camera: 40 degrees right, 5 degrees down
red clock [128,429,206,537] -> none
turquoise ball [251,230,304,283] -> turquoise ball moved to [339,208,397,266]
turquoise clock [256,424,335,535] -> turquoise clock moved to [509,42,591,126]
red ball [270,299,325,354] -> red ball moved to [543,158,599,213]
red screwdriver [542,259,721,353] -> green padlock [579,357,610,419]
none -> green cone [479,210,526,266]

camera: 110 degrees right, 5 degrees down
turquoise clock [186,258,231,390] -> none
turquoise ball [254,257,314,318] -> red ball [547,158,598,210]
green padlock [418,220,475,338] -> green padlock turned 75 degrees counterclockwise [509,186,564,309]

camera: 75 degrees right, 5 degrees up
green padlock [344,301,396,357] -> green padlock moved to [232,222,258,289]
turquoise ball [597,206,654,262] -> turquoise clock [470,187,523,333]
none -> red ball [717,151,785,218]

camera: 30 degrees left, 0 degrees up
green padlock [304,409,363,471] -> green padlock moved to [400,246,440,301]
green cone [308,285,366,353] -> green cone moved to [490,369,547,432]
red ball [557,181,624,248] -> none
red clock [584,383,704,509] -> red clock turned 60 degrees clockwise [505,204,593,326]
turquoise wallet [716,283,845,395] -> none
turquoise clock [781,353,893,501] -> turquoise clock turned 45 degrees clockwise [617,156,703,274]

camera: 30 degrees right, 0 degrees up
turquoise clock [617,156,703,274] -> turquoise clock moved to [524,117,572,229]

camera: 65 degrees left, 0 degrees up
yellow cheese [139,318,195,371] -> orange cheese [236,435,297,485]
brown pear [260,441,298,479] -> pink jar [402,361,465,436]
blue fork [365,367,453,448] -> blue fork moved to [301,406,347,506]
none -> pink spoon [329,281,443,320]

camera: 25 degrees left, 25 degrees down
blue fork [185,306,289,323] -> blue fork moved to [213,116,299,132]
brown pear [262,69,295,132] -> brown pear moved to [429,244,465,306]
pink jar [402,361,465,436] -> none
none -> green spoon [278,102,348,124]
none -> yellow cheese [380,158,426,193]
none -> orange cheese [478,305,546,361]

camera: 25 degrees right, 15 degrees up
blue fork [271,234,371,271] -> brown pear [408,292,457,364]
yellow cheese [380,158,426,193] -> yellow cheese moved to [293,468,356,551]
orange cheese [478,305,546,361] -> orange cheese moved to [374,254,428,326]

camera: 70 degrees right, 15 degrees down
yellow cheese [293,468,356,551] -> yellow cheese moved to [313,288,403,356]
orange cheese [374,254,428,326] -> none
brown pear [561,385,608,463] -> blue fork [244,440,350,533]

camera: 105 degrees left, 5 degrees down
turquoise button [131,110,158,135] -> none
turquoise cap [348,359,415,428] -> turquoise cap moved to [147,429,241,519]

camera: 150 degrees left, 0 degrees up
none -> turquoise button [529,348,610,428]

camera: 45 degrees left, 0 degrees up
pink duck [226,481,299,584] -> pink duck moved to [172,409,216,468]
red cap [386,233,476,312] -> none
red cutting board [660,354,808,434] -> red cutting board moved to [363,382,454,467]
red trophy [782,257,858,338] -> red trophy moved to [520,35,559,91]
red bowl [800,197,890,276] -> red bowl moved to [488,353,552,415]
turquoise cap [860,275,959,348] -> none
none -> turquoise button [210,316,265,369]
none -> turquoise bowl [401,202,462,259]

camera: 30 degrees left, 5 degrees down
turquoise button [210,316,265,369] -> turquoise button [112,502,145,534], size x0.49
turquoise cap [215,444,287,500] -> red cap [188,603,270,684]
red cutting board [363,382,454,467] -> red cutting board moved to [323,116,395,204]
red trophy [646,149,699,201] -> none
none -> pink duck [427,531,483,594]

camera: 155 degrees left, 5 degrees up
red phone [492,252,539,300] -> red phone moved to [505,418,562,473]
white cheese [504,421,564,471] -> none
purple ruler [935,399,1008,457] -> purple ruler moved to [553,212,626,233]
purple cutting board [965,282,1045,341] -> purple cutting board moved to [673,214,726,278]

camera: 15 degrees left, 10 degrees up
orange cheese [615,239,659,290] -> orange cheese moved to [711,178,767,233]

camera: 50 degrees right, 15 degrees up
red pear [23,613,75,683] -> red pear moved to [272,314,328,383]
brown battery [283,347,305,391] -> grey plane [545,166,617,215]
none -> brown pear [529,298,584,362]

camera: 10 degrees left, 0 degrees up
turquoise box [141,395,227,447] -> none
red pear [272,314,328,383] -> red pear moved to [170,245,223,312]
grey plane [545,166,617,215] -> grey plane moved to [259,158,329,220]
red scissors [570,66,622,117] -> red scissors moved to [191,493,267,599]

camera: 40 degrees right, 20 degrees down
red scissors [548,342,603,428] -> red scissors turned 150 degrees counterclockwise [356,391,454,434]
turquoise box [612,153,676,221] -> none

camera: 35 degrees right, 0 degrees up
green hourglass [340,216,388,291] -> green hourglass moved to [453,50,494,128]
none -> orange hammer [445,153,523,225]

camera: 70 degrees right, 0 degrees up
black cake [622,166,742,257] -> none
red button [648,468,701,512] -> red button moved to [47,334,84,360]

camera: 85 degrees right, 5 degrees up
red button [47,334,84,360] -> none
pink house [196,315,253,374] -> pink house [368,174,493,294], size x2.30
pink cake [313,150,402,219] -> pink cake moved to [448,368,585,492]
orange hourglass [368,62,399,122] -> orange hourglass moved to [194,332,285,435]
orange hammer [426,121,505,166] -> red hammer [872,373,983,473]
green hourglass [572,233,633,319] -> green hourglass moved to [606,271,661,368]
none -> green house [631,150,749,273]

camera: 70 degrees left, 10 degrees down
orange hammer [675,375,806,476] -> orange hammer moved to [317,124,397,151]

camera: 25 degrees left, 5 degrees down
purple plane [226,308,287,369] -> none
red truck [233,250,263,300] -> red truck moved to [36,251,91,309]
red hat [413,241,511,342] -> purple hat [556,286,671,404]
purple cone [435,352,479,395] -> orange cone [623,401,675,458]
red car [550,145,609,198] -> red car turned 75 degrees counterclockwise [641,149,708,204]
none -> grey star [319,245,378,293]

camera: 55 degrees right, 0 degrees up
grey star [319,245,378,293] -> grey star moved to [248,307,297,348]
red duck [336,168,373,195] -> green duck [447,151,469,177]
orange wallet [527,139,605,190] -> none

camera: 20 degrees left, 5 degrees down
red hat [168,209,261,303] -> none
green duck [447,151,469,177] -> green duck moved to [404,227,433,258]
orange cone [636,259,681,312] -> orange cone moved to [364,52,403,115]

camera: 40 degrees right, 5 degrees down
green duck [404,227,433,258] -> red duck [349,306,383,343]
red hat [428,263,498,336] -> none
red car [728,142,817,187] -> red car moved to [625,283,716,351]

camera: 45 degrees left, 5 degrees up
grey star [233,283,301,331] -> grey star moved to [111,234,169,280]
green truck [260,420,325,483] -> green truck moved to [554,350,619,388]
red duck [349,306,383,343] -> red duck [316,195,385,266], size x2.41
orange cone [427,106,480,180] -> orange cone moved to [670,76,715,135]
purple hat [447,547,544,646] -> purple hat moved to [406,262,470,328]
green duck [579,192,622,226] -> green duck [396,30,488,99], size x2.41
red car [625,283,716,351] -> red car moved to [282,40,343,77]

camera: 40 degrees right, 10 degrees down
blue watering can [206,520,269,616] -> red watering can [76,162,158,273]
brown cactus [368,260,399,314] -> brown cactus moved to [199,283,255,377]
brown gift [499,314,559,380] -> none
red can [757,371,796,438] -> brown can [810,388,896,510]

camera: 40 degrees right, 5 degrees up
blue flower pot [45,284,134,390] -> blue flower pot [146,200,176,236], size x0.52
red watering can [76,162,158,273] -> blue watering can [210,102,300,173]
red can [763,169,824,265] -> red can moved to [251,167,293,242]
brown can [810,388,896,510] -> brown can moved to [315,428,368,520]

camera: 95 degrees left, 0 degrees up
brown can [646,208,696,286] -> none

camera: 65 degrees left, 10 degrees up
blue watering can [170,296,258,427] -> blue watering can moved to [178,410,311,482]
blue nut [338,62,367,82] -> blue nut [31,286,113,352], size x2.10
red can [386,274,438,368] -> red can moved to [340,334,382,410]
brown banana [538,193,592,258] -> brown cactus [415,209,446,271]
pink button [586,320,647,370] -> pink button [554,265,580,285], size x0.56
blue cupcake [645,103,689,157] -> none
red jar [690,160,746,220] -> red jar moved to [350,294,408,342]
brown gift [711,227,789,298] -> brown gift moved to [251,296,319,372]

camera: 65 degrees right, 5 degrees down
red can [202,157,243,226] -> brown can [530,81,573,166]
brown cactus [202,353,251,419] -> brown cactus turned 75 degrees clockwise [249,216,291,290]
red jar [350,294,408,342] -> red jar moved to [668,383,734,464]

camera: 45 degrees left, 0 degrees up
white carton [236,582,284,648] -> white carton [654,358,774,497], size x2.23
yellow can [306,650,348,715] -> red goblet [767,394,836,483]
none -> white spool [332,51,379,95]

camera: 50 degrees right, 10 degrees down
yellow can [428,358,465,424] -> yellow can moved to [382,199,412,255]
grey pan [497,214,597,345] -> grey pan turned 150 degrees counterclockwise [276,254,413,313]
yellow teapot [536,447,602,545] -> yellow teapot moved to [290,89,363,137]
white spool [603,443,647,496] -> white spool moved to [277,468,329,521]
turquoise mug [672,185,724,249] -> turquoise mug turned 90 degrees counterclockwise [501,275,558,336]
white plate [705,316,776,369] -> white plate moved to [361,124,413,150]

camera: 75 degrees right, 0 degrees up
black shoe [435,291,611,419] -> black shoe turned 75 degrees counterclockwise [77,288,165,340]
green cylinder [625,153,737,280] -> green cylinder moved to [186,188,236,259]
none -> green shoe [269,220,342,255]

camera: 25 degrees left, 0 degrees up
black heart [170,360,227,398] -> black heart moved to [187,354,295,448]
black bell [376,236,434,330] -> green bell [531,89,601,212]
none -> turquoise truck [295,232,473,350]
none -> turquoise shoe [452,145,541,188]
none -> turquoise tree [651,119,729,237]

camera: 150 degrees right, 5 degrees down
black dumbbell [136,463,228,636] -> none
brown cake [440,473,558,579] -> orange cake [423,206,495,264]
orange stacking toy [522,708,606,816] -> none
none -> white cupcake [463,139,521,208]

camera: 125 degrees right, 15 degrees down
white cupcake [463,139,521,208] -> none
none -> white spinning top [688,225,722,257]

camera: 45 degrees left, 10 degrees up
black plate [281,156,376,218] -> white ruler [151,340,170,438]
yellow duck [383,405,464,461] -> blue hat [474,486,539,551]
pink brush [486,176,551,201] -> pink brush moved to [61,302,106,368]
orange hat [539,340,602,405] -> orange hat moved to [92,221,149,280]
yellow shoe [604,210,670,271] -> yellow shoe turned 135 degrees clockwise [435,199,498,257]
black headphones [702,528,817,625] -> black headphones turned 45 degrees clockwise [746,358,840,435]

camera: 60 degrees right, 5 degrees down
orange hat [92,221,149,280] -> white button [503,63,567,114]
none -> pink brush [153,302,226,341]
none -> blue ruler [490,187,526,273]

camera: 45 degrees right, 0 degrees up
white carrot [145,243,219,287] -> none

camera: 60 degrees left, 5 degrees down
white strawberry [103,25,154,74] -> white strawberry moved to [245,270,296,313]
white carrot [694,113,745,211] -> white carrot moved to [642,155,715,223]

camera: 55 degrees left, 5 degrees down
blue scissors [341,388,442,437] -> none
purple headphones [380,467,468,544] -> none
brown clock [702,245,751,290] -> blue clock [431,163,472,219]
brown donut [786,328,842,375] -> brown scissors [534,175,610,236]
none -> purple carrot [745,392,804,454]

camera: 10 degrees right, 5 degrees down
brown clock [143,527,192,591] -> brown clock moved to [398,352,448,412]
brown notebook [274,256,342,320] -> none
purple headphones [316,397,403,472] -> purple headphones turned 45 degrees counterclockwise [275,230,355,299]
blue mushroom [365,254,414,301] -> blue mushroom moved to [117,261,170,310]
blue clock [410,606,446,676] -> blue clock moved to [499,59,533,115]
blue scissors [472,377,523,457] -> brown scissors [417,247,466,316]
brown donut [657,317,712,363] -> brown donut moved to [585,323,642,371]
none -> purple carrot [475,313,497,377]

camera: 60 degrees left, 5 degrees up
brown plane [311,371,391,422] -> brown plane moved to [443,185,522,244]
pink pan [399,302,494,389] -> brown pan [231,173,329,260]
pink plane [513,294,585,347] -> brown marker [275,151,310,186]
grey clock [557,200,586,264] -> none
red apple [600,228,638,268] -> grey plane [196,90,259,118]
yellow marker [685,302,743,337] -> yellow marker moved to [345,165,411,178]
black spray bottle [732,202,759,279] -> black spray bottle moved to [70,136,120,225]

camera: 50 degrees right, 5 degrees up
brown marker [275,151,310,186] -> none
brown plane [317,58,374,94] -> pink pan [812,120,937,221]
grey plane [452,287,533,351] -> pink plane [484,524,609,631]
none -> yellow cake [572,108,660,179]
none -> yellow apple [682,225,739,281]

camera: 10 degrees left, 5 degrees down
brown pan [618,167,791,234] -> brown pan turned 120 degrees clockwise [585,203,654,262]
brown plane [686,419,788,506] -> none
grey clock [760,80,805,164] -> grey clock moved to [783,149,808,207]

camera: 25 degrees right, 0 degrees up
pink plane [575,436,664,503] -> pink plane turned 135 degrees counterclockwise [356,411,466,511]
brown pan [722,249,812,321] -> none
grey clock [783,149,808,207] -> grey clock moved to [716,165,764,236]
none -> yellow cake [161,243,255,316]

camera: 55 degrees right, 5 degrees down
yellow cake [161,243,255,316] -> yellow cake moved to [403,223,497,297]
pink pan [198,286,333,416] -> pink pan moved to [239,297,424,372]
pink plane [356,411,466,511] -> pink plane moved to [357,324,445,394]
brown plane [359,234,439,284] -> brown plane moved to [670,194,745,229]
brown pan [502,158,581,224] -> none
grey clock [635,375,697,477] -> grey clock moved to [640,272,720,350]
++++++++++
Filter the entries above down to the lines containing the word "fork".

Response ::
blue fork [365,367,453,448] -> blue fork moved to [301,406,347,506]
blue fork [185,306,289,323] -> blue fork moved to [213,116,299,132]
blue fork [271,234,371,271] -> brown pear [408,292,457,364]
brown pear [561,385,608,463] -> blue fork [244,440,350,533]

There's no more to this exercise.